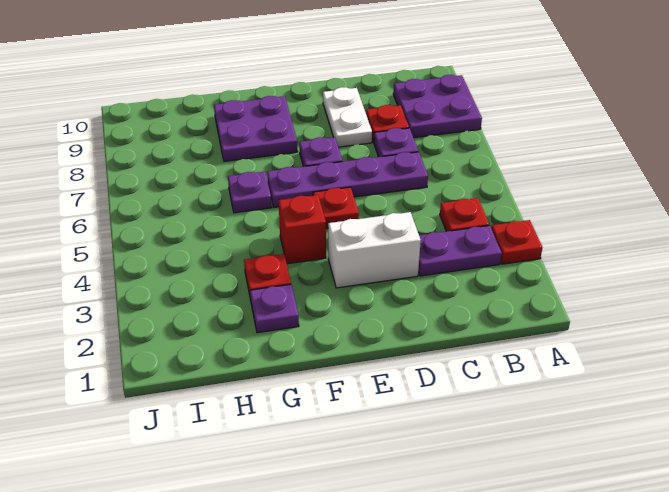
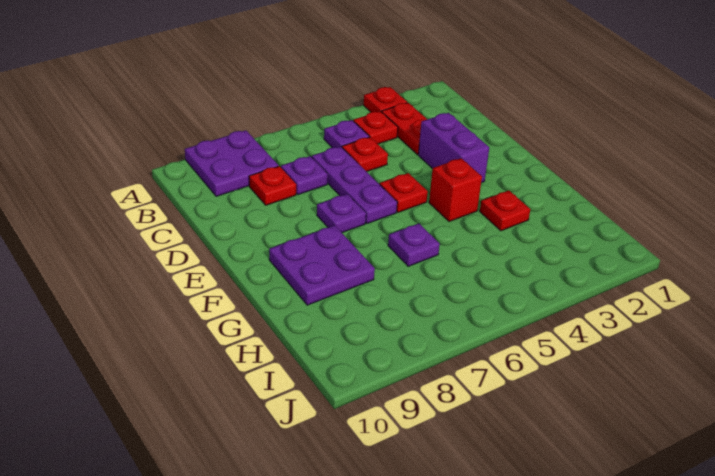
purple plate B3:C3 level 1 -> red plate B3:C3 level 1
none -> red plate C5 level 1
purple plate C6:F6 level 1 -> purple plate C6:E6 level 1
white brick D3:E3 level 1 -> purple brick D3:E3 level 1
white plate D8:D9 level 1 -> none
purple plate G2 level 1 -> purple plate B5 level 1

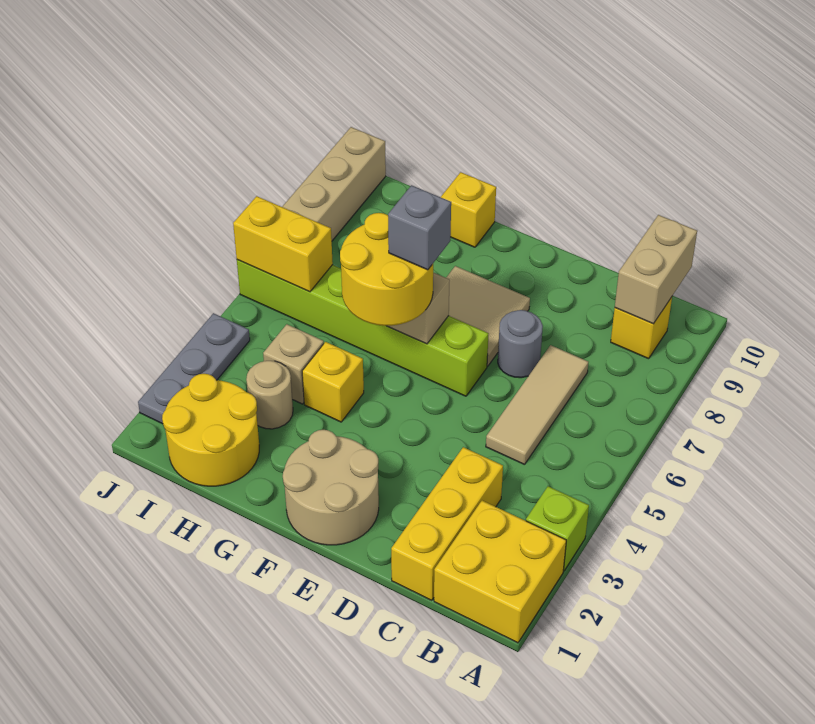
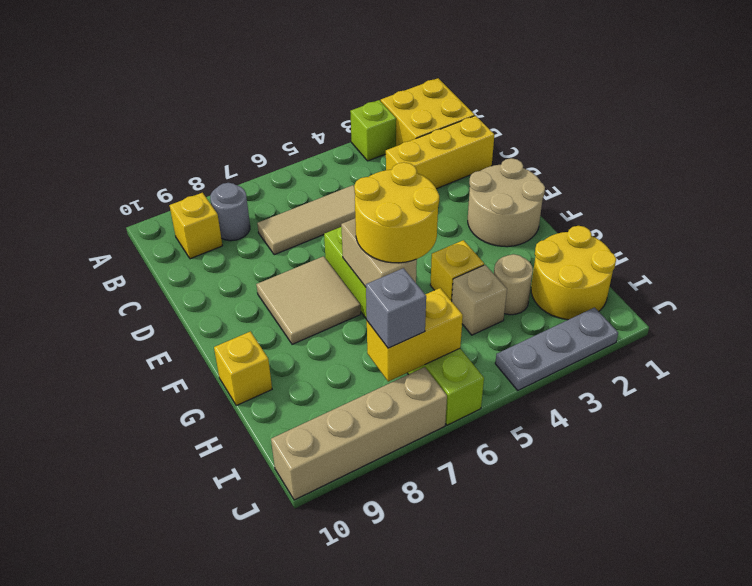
tan brick B9:B10 level 2 -> none
grey round brick D7 level 1 -> grey round brick B8 level 1
grey brick F6 level 4 -> grey brick I7 level 3
yellow brick I6:J6 level 2 -> yellow brick I6:I7 level 2

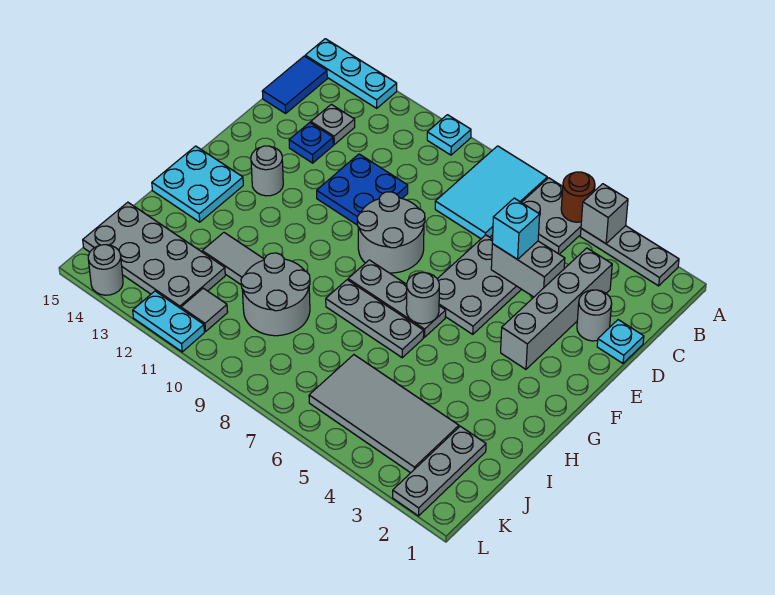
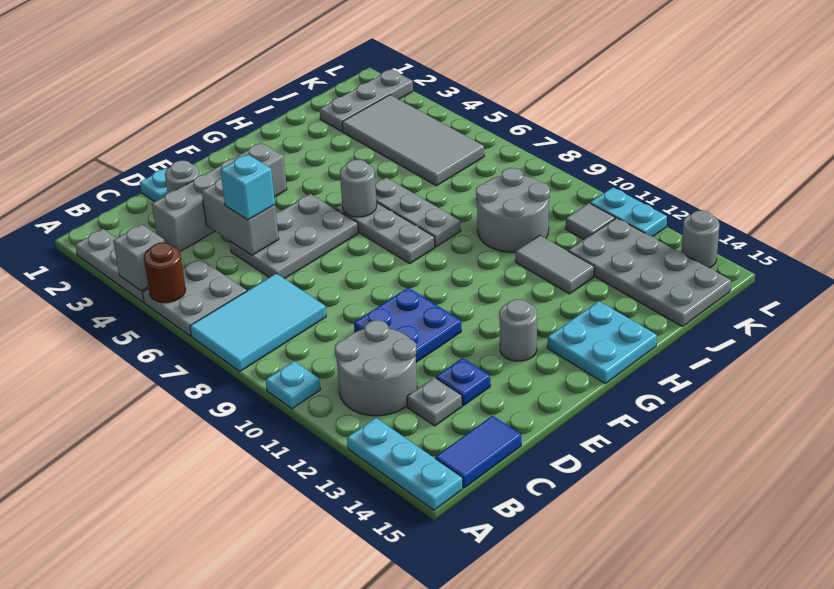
grey round brick E8:F9 level 1 -> grey round brick B11:C12 level 1

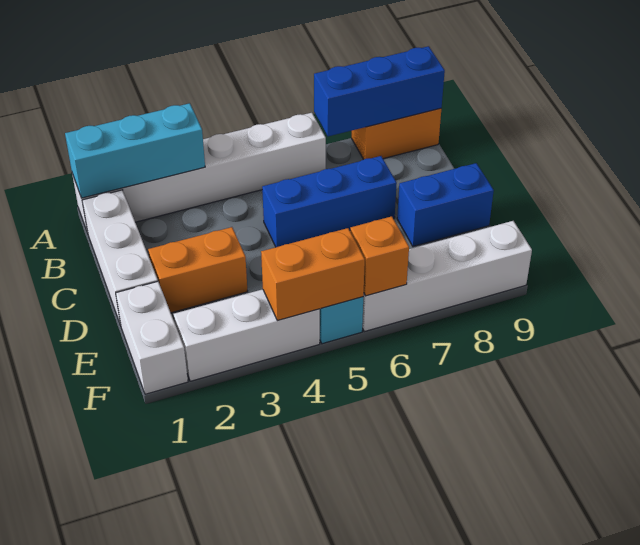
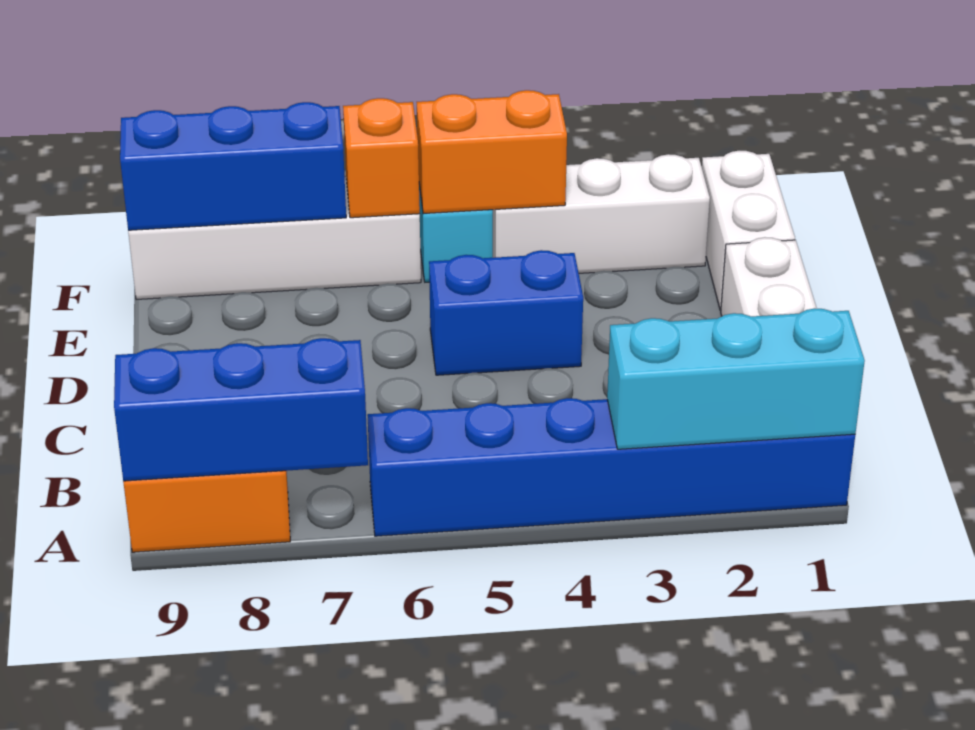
white brick A1:A6 level 1 -> blue brick A1:A6 level 1
blue brick C5:C7 level 1 -> blue brick F7:F9 level 2
orange brick D2:D3 level 1 -> none
blue brick D8:D9 level 1 -> blue brick D4:D5 level 1

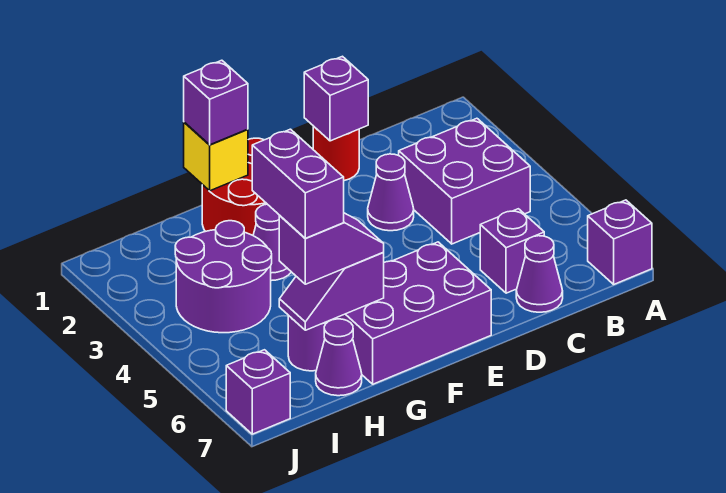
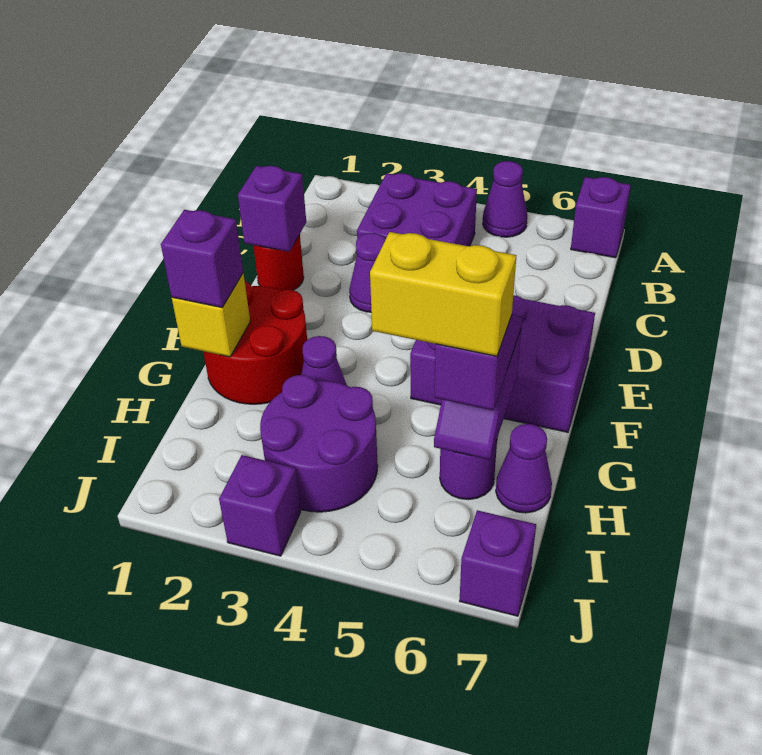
purple brick C6 level 1 -> purple brick J3 level 1
purple cone C7 level 1 -> purple cone A5 level 1
purple brick E6:G7 level 1 -> purple brick E5:F7 level 1
purple brick H5:H6 level 4 -> yellow brick H5:H6 level 4

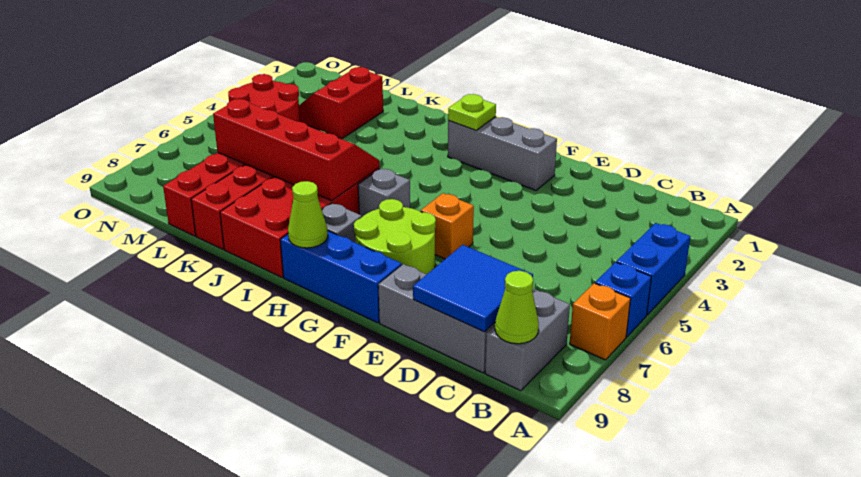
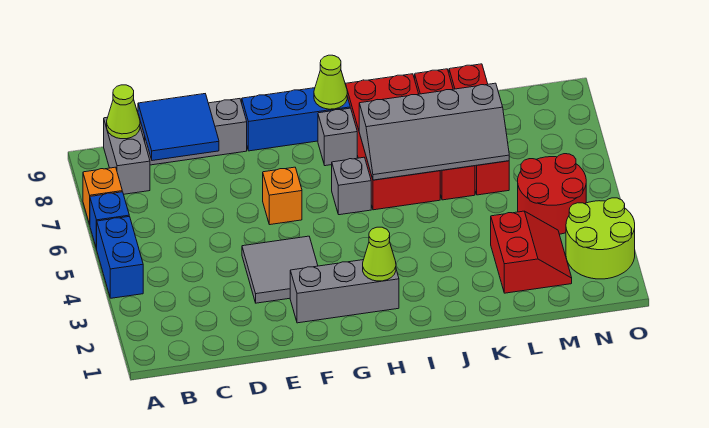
none -> grey tile E3:F4 level 1
lime round brick F7:G8 level 1 -> lime round brick N2:O3 level 1
lime plate H2 level 2 -> lime cone H2 level 2
red slope I6:L7 level 2 top 7 -> grey slope I6:L7 level 2 top 7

**Task goal**
Transcribe all the entries precisely. Do not include any picture.

**Written reply**
purple plate B3:C3 level 1 -> red plate B3:C3 level 1
none -> red plate C5 level 1
purple plate C6:F6 level 1 -> purple plate C6:E6 level 1
white brick D3:E3 level 1 -> purple brick D3:E3 level 1
white plate D8:D9 level 1 -> none
purple plate G2 level 1 -> purple plate B5 level 1

tan brick B9:B10 level 2 -> none
grey round brick D7 level 1 -> grey round brick B8 level 1
grey brick F6 level 4 -> grey brick I7 level 3
yellow brick I6:J6 level 2 -> yellow brick I6:I7 level 2

grey round brick E8:F9 level 1 -> grey round brick B11:C12 level 1

white brick A1:A6 level 1 -> blue brick A1:A6 level 1
blue brick C5:C7 level 1 -> blue brick F7:F9 level 2
orange brick D2:D3 level 1 -> none
blue brick D8:D9 level 1 -> blue brick D4:D5 level 1

purple brick C6 level 1 -> purple brick J3 level 1
purple cone C7 level 1 -> purple cone A5 level 1
purple brick E6:G7 level 1 -> purple brick E5:F7 level 1
purple brick H5:H6 level 4 -> yellow brick H5:H6 level 4

none -> grey tile E3:F4 level 1
lime round brick F7:G8 level 1 -> lime round brick N2:O3 level 1
lime plate H2 level 2 -> lime cone H2 level 2
red slope I6:L7 level 2 top 7 -> grey slope I6:L7 level 2 top 7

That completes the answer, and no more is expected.